**PROVIDED RECORDS:**
━━━
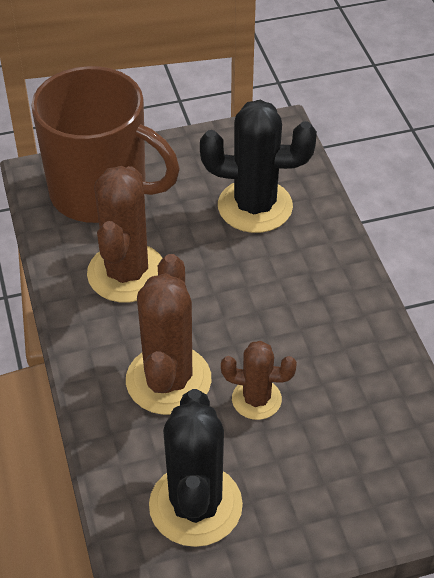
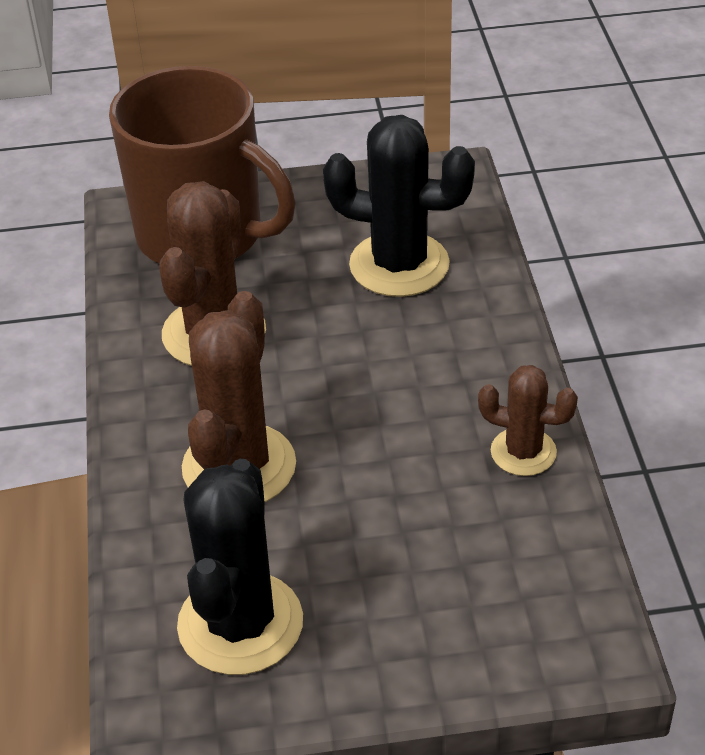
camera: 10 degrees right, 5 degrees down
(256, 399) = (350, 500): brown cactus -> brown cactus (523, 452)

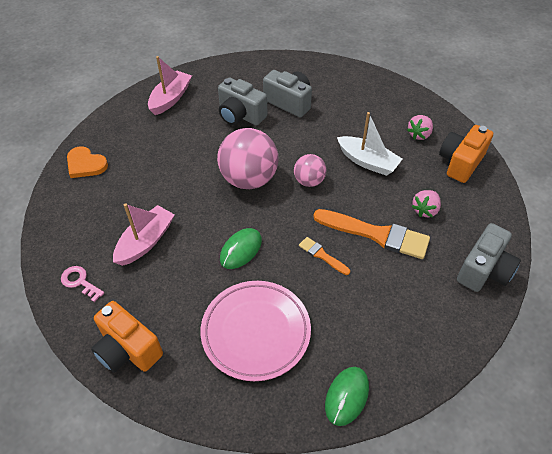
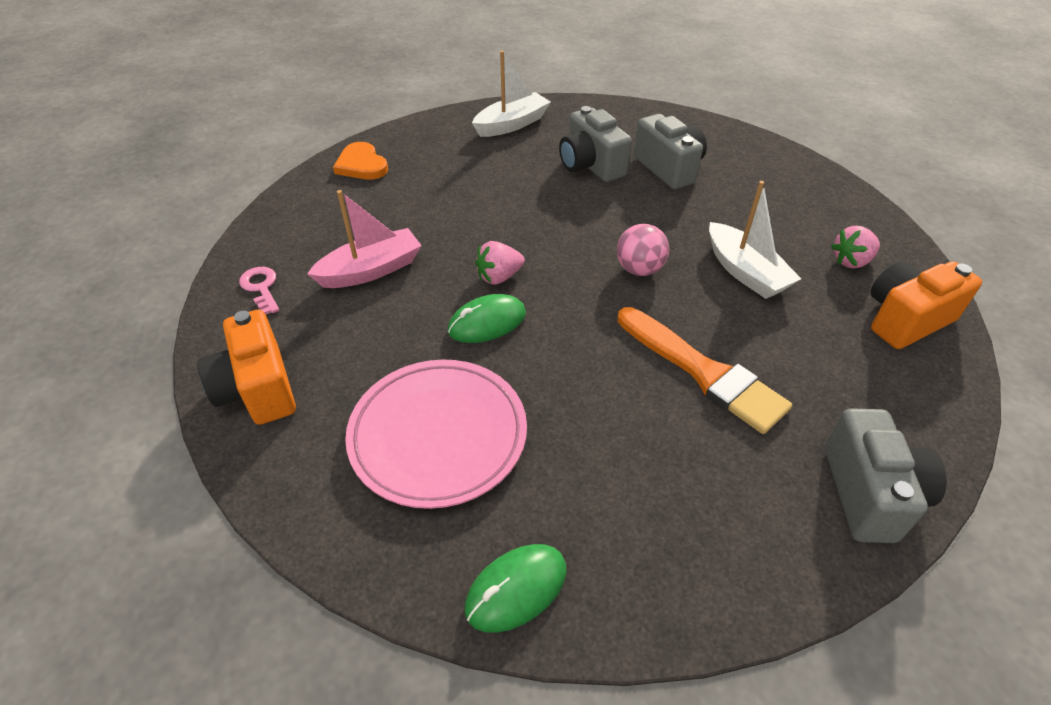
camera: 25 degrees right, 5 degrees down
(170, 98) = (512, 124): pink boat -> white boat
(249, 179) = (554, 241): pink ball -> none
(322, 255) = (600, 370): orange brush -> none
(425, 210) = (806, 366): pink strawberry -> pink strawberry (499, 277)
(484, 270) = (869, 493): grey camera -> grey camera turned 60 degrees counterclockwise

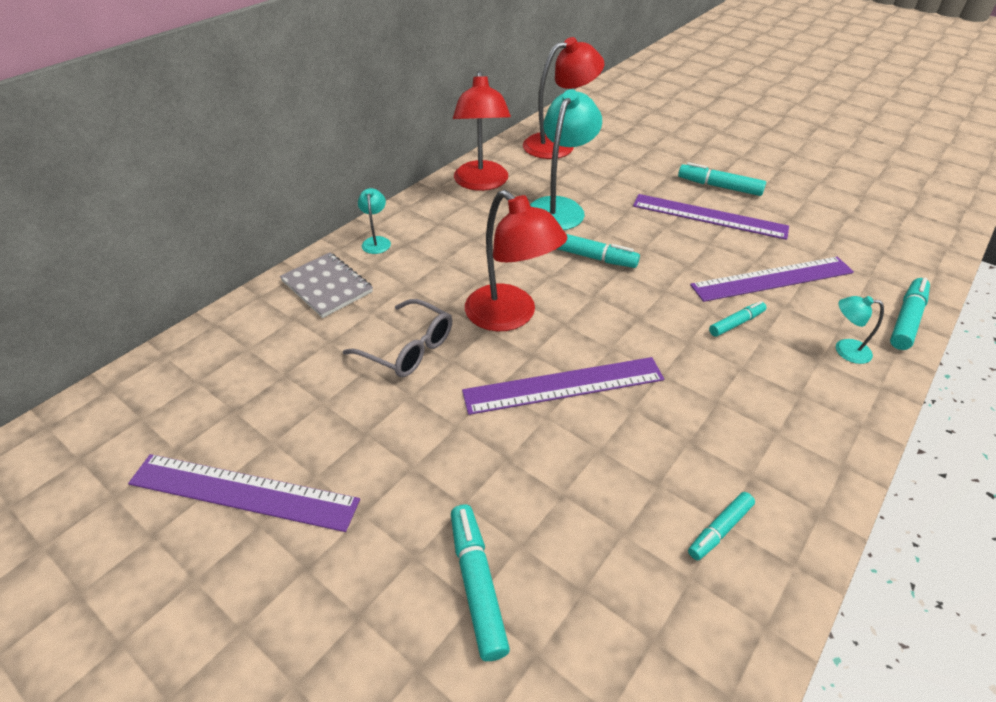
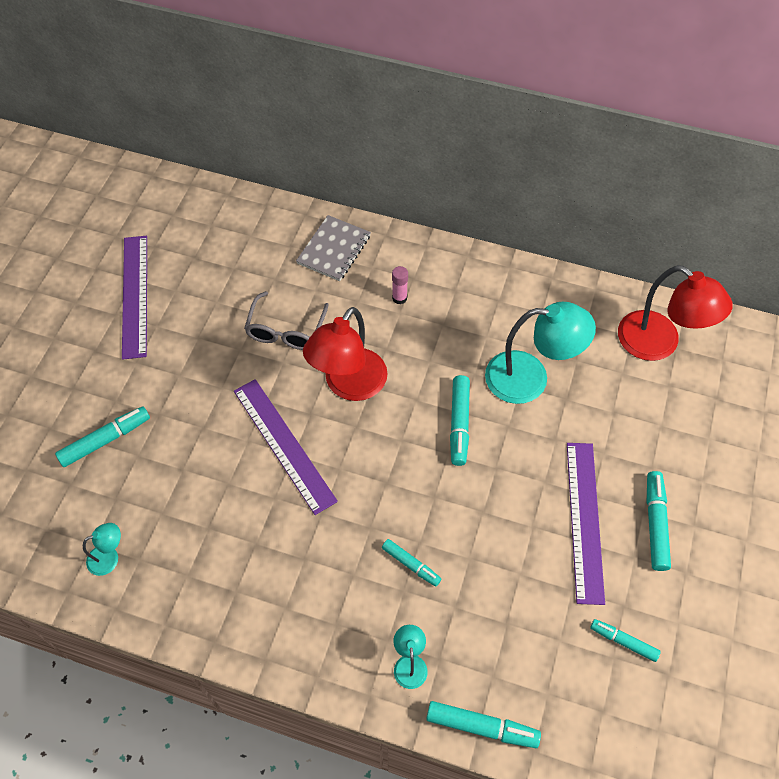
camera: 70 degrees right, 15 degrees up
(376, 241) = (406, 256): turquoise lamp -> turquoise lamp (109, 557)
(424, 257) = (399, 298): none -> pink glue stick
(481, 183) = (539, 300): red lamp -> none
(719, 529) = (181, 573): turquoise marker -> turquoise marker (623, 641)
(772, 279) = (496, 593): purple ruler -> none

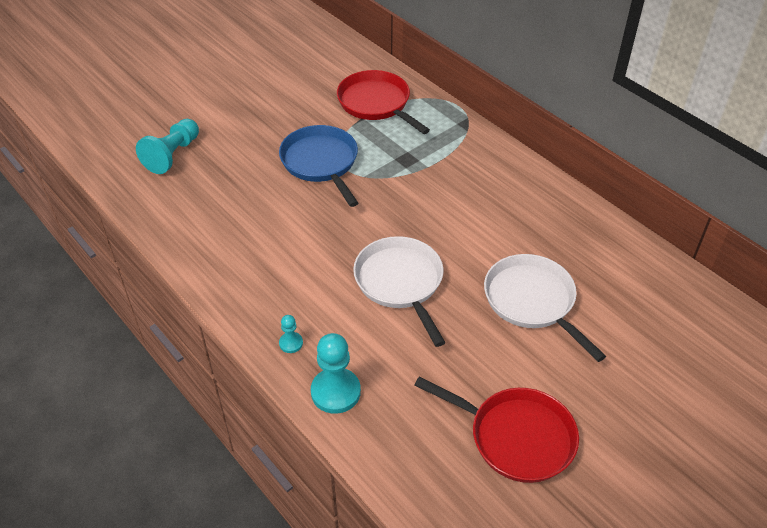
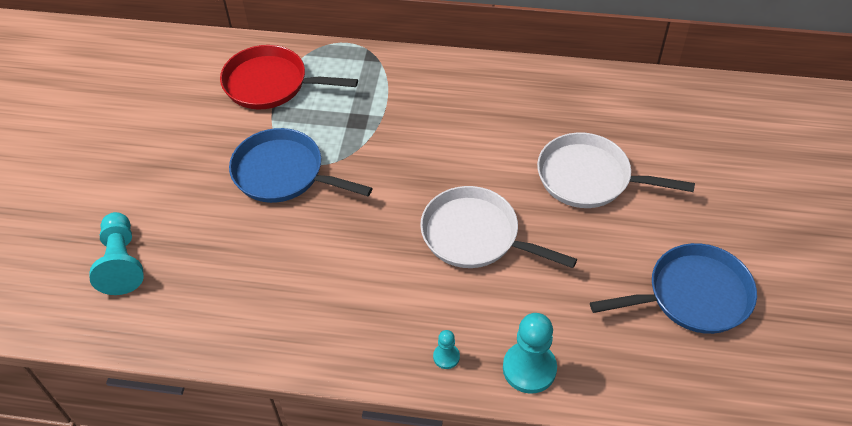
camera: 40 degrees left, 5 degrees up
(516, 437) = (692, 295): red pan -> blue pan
━━━
**TASK REQUIREMENTS:** From the material above, give the number of lines that contain the string "pink", without any added remark.

**EXERCISE RESULT:** 4